*REQUIREMENT*:
Transcribe every line of the material below without change, apart from dropping the pictures.

*SUPPLIED MATERIAL*:
▶

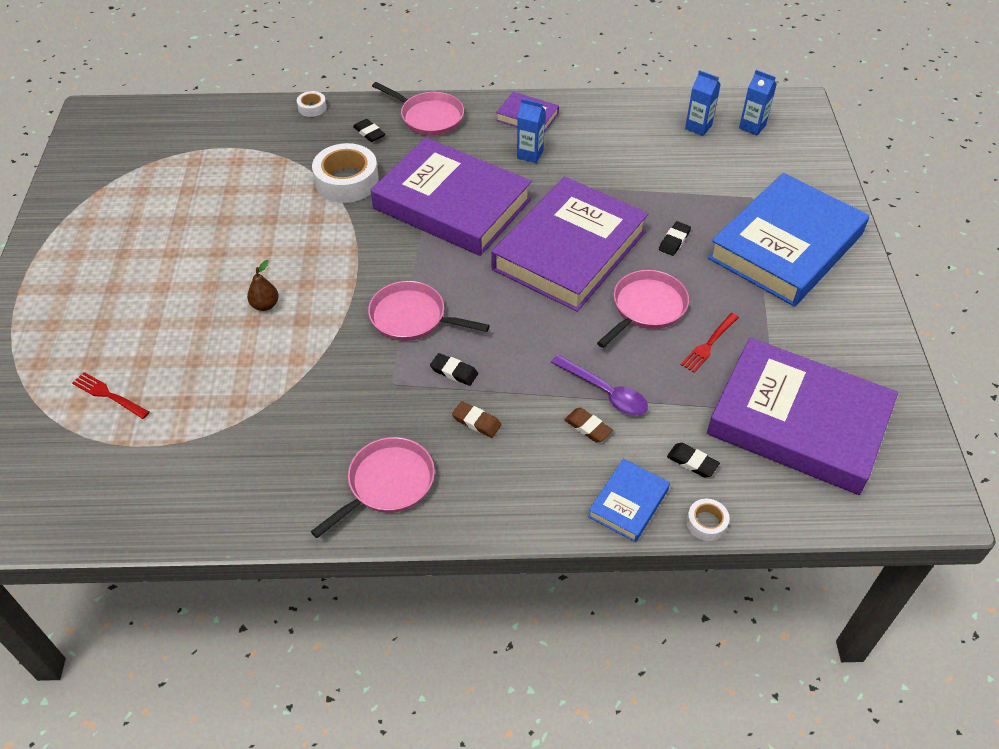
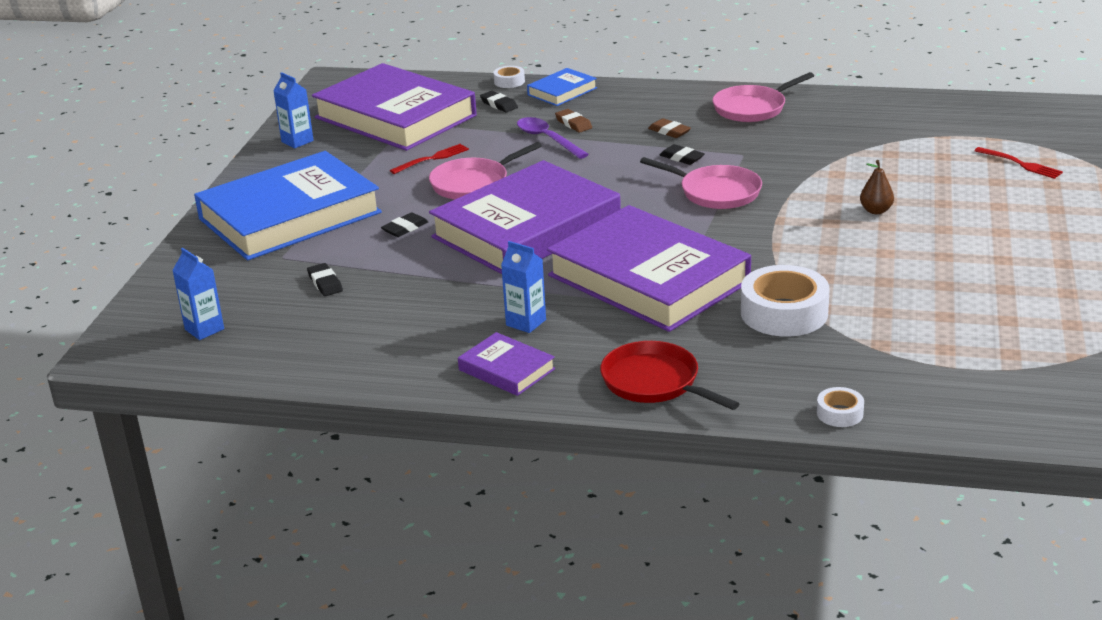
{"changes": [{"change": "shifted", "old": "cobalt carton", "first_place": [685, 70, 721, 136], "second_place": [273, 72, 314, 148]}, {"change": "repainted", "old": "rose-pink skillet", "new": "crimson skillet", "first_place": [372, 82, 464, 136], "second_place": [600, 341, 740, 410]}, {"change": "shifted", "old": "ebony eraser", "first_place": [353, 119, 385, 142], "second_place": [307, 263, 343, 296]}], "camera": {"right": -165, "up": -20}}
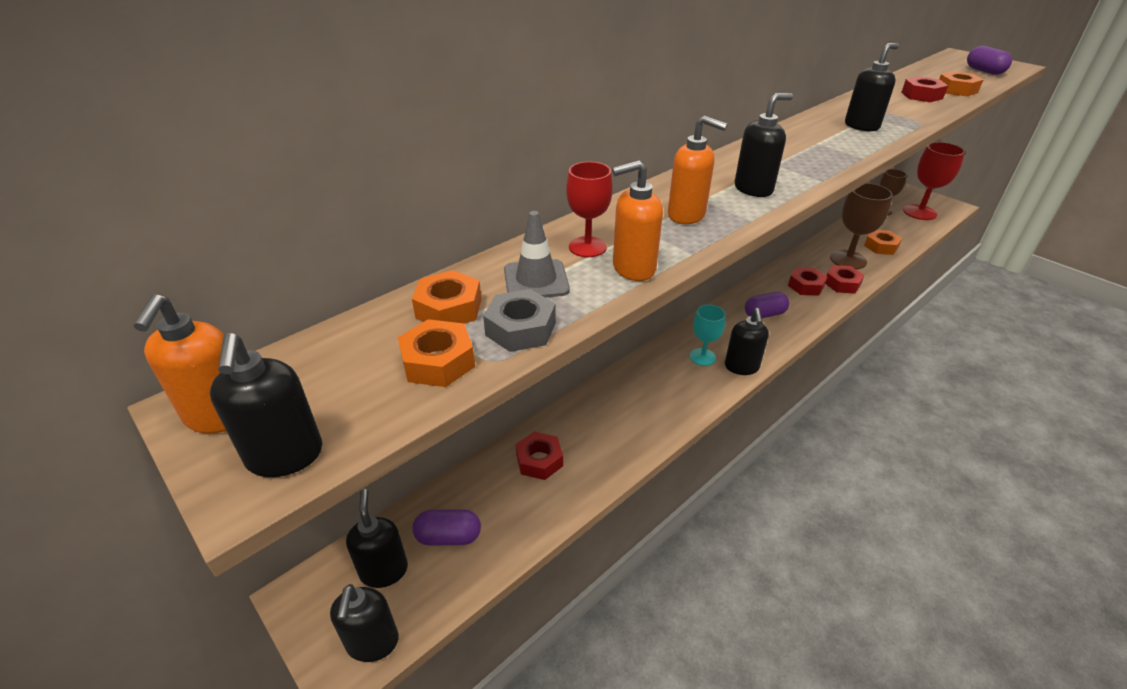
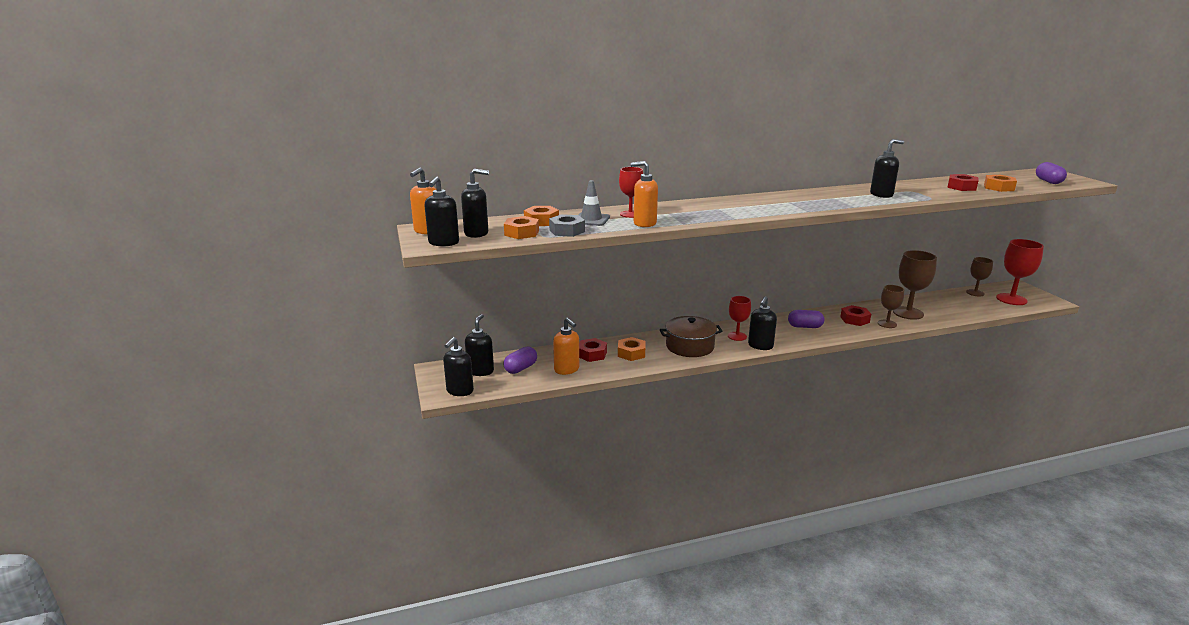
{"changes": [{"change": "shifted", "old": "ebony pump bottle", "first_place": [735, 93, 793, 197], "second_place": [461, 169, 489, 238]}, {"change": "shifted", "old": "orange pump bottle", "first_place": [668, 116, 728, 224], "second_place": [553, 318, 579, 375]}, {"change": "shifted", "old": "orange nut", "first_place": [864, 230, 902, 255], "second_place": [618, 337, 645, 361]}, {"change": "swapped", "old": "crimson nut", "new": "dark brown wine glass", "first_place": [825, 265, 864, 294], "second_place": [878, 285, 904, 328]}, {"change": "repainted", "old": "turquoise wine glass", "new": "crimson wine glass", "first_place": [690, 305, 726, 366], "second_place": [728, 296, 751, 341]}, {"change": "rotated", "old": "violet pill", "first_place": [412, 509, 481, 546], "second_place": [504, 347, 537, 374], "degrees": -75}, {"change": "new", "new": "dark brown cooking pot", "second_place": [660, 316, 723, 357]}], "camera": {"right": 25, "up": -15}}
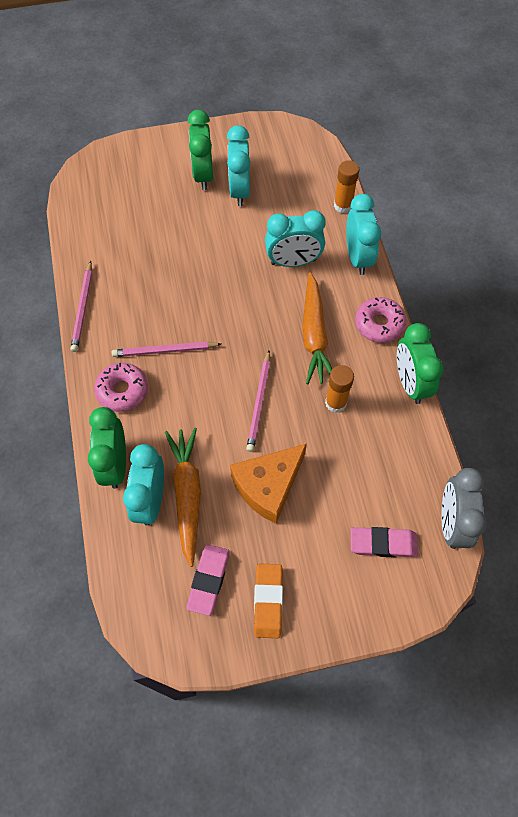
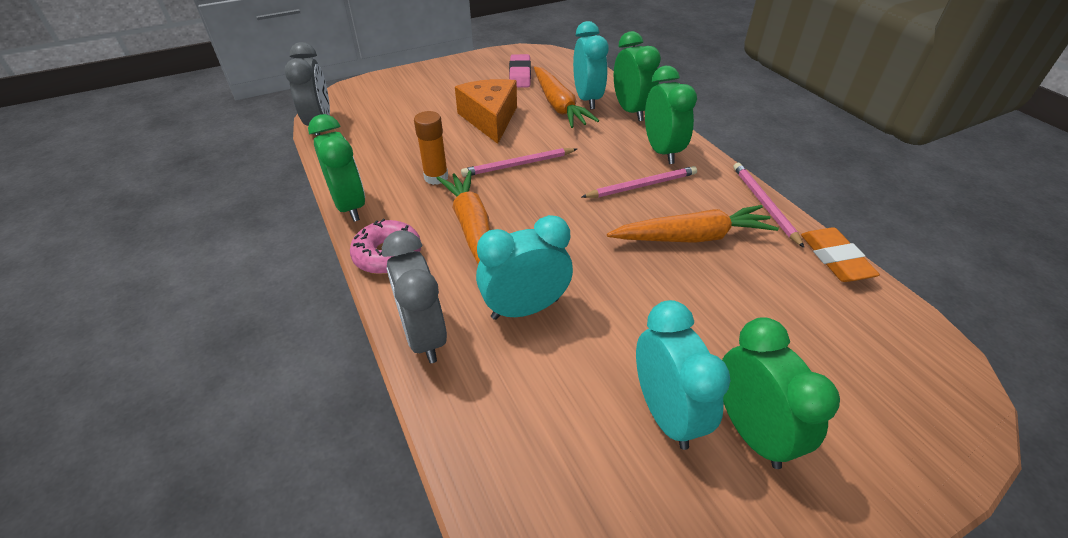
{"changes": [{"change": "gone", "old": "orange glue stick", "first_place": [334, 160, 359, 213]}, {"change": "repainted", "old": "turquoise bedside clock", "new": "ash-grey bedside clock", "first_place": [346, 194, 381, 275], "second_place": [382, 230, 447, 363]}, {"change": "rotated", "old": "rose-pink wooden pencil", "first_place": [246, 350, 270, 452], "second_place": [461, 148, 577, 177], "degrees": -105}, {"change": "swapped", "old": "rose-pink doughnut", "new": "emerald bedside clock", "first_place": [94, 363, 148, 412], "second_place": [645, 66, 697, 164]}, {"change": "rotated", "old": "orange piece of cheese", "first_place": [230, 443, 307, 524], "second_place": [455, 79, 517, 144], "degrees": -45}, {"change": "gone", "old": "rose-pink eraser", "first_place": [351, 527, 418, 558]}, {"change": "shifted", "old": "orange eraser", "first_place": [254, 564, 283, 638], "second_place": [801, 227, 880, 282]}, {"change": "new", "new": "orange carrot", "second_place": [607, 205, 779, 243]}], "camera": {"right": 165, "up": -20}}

◀

*SOLUTION*:
{"changes": [{"change": "shifted", "old": "cobalt carton", "first_place": [685, 70, 721, 136], "second_place": [273, 72, 314, 148]}, {"change": "repainted", "old": "rose-pink skillet", "new": "crimson skillet", "first_place": [372, 82, 464, 136], "second_place": [600, 341, 740, 410]}, {"change": "shifted", "old": "ebony eraser", "first_place": [353, 119, 385, 142], "second_place": [307, 263, 343, 296]}], "camera": {"right": -165, "up": -20}}
{"changes": [{"change": "shifted", "old": "ebony pump bottle", "first_place": [735, 93, 793, 197], "second_place": [461, 169, 489, 238]}, {"change": "shifted", "old": "orange pump bottle", "first_place": [668, 116, 728, 224], "second_place": [553, 318, 579, 375]}, {"change": "shifted", "old": "orange nut", "first_place": [864, 230, 902, 255], "second_place": [618, 337, 645, 361]}, {"change": "swapped", "old": "crimson nut", "new": "dark brown wine glass", "first_place": [825, 265, 864, 294], "second_place": [878, 285, 904, 328]}, {"change": "repainted", "old": "turquoise wine glass", "new": "crimson wine glass", "first_place": [690, 305, 726, 366], "second_place": [728, 296, 751, 341]}, {"change": "rotated", "old": "violet pill", "first_place": [412, 509, 481, 546], "second_place": [504, 347, 537, 374], "degrees": -75}, {"change": "new", "new": "dark brown cooking pot", "second_place": [660, 316, 723, 357]}], "camera": {"right": 25, "up": -15}}
{"changes": [{"change": "gone", "old": "orange glue stick", "first_place": [334, 160, 359, 213]}, {"change": "repainted", "old": "turquoise bedside clock", "new": "ash-grey bedside clock", "first_place": [346, 194, 381, 275], "second_place": [382, 230, 447, 363]}, {"change": "rotated", "old": "rose-pink wooden pencil", "first_place": [246, 350, 270, 452], "second_place": [461, 148, 577, 177], "degrees": -105}, {"change": "swapped", "old": "rose-pink doughnut", "new": "emerald bedside clock", "first_place": [94, 363, 148, 412], "second_place": [645, 66, 697, 164]}, {"change": "rotated", "old": "orange piece of cheese", "first_place": [230, 443, 307, 524], "second_place": [455, 79, 517, 144], "degrees": -45}, {"change": "gone", "old": "rose-pink eraser", "first_place": [351, 527, 418, 558]}, {"change": "shifted", "old": "orange eraser", "first_place": [254, 564, 283, 638], "second_place": [801, 227, 880, 282]}, {"change": "new", "new": "orange carrot", "second_place": [607, 205, 779, 243]}], "camera": {"right": 165, "up": -20}}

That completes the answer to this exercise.